• Work request
Beginning with the line that holds "gruszka/brązowy 155 531", please retype each line through the end of the listing below, both ends included, and nothing more.

• Information supplied
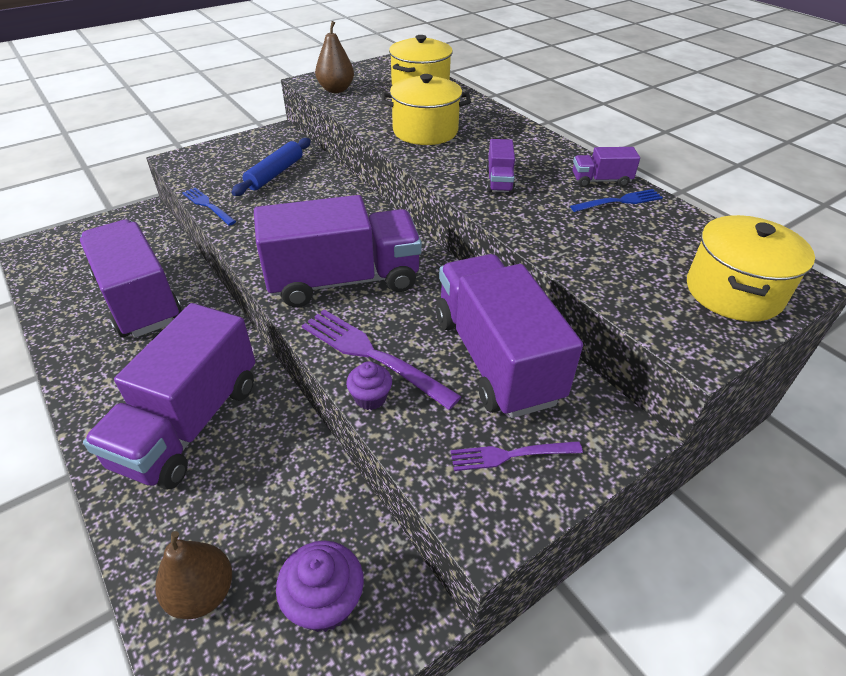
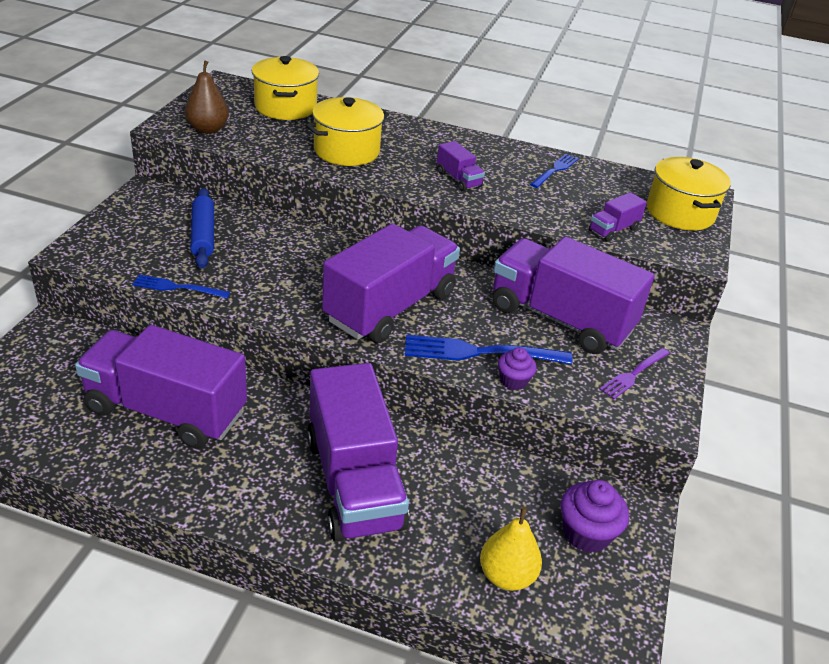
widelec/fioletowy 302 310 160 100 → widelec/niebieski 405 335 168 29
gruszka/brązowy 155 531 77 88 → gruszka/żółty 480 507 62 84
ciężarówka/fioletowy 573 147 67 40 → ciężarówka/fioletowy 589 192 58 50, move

• Result
gruszka/brązowy 155 531 77 88 → gruszka/żółty 480 507 62 84
ciężarówka/fioletowy 573 147 67 40 → ciężarówka/fioletowy 589 192 58 50, move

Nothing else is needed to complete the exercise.